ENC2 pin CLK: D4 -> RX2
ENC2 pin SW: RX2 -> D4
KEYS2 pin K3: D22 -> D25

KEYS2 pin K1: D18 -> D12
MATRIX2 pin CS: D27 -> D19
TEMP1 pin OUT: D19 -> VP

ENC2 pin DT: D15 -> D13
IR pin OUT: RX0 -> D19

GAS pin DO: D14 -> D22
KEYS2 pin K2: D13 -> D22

==

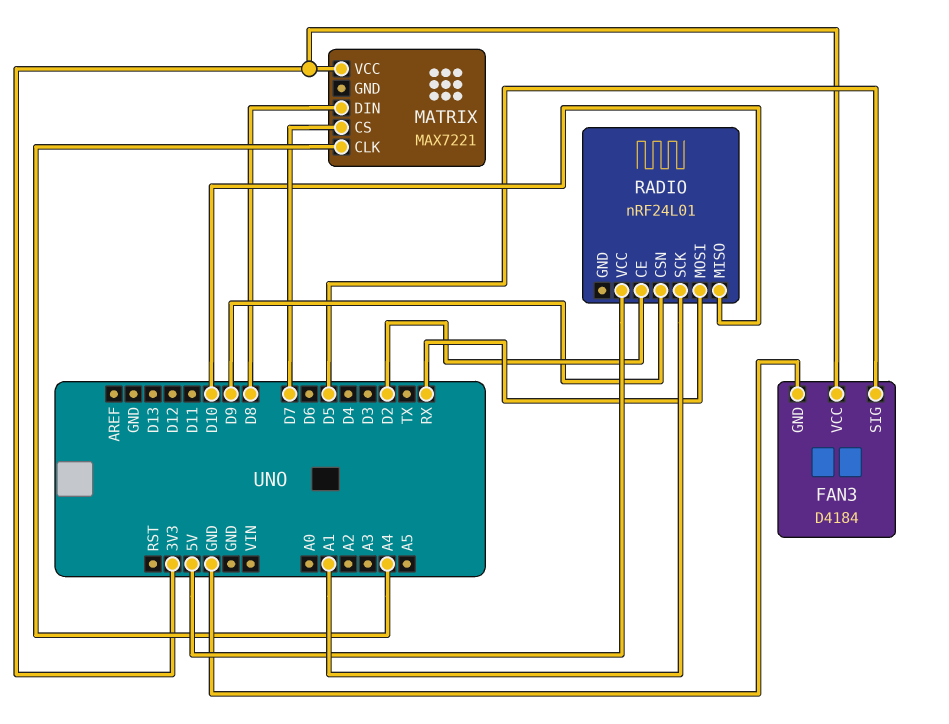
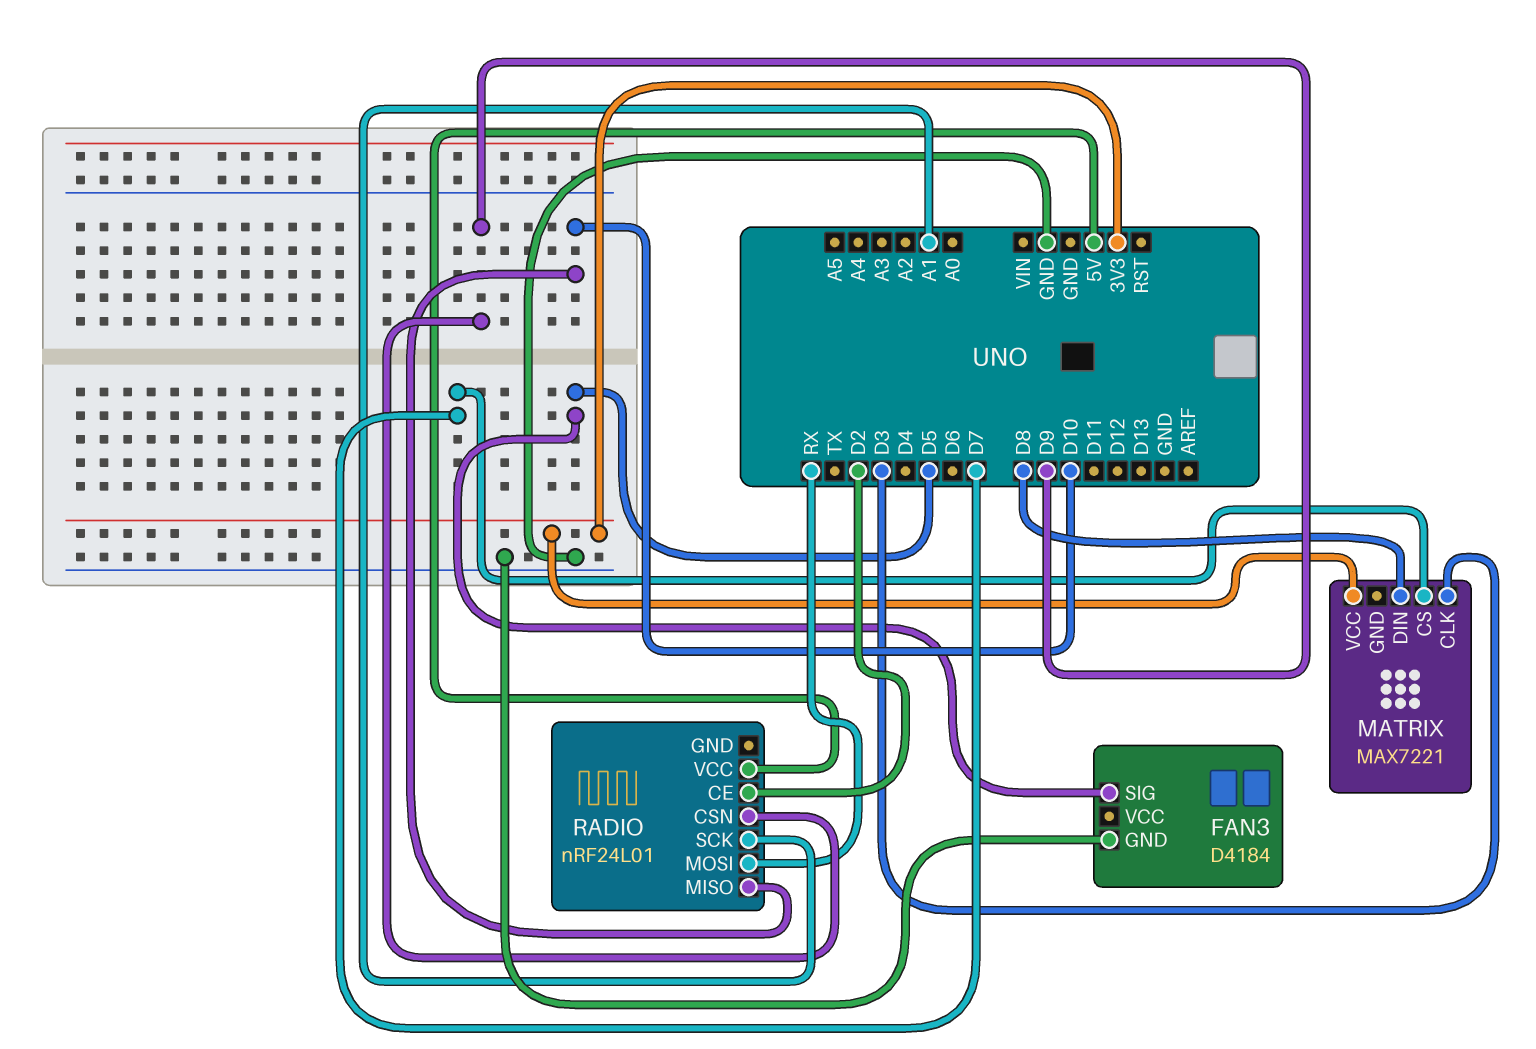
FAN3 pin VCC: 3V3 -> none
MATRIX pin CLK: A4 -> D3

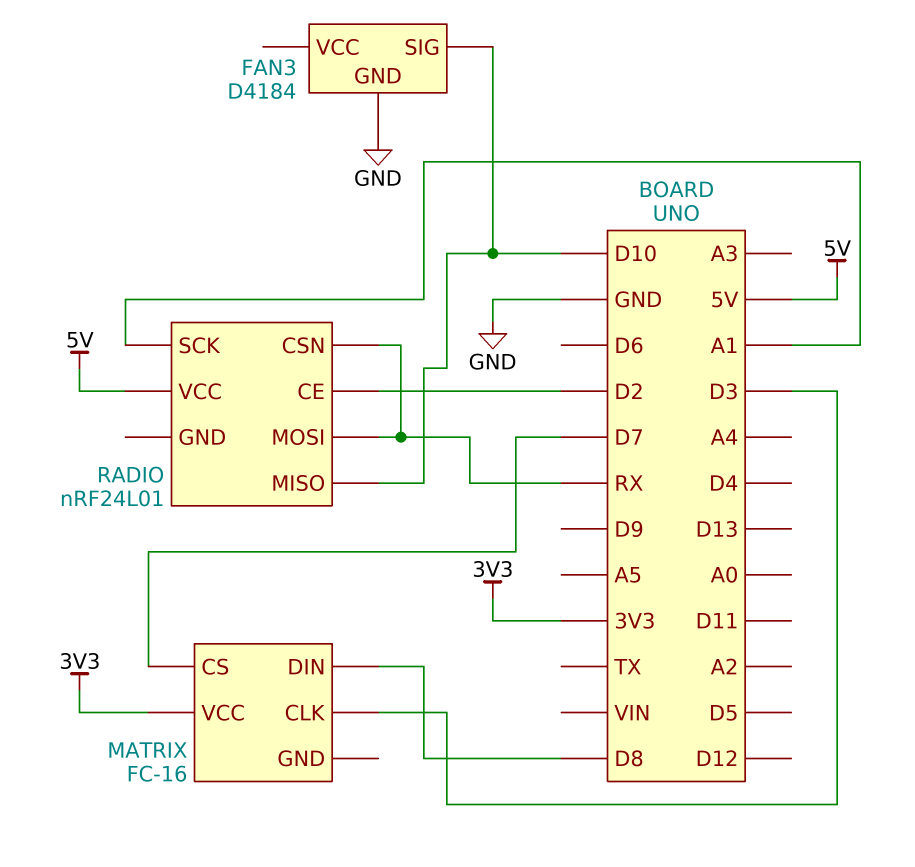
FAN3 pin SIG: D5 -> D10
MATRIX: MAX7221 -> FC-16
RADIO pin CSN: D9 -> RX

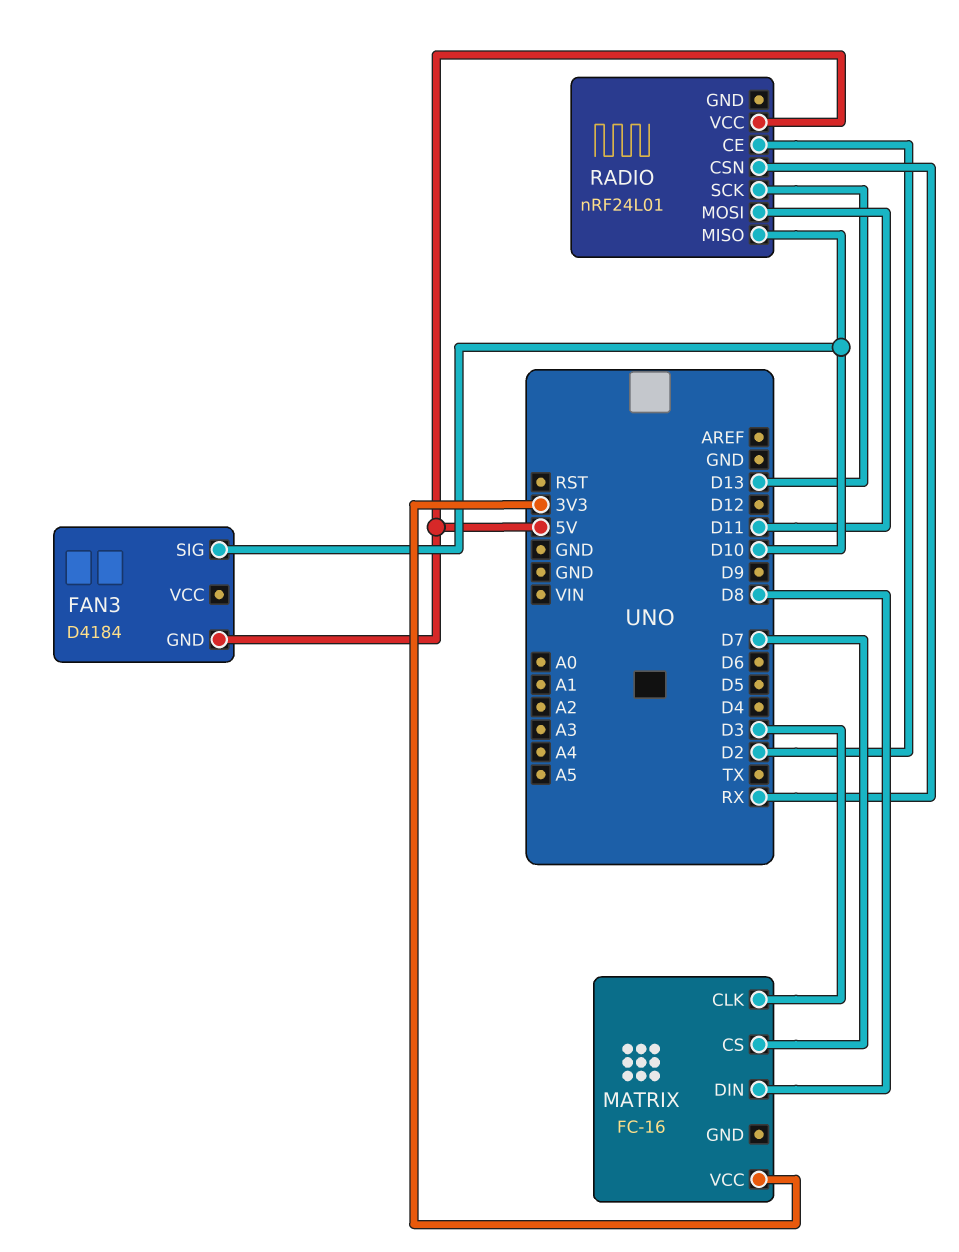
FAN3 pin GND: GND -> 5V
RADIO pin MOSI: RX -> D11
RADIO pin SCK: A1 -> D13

### Problem description
Write out, from the lines above, only those from the line with "ENC2 pin CLK: D4 -> RX2" to the line with "KEYS2 pin K2: D13 -> D22", exactly as given, including the first and the last.

### Solution to this exercise
ENC2 pin CLK: D4 -> RX2
ENC2 pin SW: RX2 -> D4
KEYS2 pin K3: D22 -> D25

KEYS2 pin K1: D18 -> D12
MATRIX2 pin CS: D27 -> D19
TEMP1 pin OUT: D19 -> VP

ENC2 pin DT: D15 -> D13
IR pin OUT: RX0 -> D19

GAS pin DO: D14 -> D22
KEYS2 pin K2: D13 -> D22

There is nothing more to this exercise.